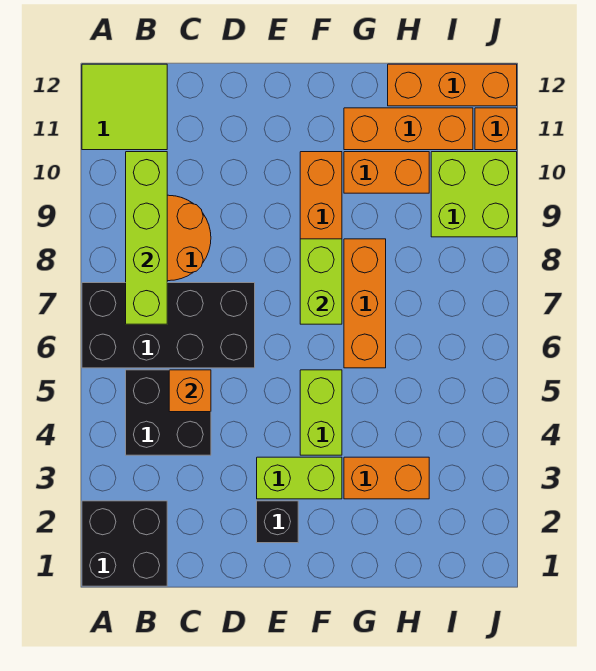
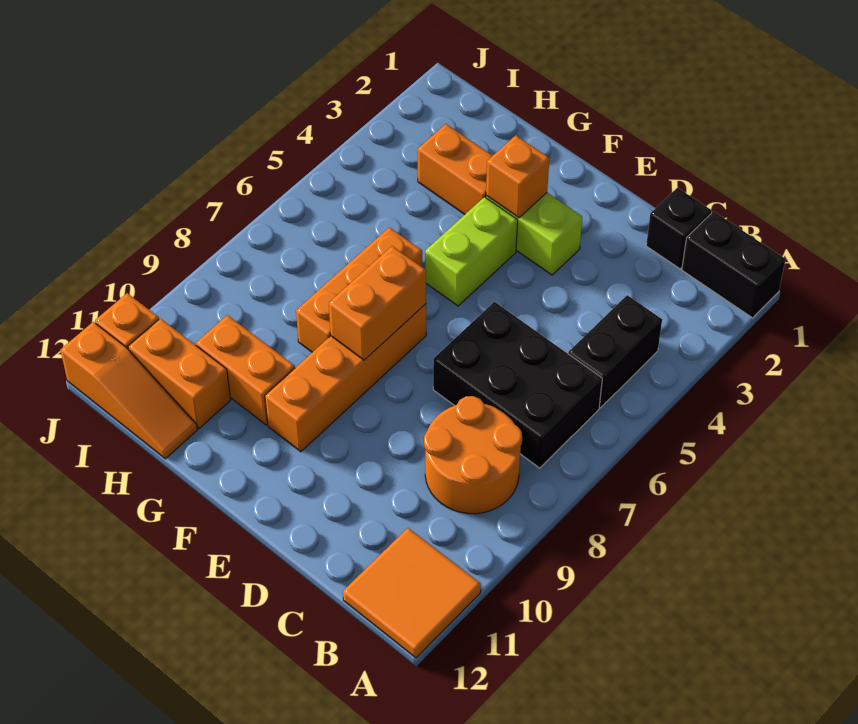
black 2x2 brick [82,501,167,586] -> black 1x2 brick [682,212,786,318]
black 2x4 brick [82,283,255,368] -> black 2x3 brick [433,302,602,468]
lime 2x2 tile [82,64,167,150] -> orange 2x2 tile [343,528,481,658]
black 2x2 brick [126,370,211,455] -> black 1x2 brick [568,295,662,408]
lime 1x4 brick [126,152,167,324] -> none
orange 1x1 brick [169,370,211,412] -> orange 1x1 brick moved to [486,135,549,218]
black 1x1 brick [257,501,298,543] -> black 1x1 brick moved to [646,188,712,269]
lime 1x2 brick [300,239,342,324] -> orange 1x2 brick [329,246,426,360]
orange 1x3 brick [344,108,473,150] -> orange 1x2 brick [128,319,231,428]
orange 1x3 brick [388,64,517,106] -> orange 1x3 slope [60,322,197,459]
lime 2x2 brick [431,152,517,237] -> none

---

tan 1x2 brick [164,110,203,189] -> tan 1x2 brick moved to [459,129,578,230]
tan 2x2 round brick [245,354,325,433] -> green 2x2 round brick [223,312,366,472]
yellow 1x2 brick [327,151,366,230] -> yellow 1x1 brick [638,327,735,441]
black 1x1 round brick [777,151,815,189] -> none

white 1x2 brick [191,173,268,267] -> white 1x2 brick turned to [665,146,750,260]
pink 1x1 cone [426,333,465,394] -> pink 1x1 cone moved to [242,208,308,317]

--

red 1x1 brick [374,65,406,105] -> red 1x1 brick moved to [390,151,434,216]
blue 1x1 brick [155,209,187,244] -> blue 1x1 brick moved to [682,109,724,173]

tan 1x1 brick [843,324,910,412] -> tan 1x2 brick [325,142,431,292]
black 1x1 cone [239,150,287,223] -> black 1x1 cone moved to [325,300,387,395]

Activity :: Copy out every line from the records that has the word "lime".

Answer box ::
lime 2x2 tile [82,64,167,150] -> orange 2x2 tile [343,528,481,658]
lime 1x4 brick [126,152,167,324] -> none
lime 1x2 brick [300,239,342,324] -> orange 1x2 brick [329,246,426,360]
lime 2x2 brick [431,152,517,237] -> none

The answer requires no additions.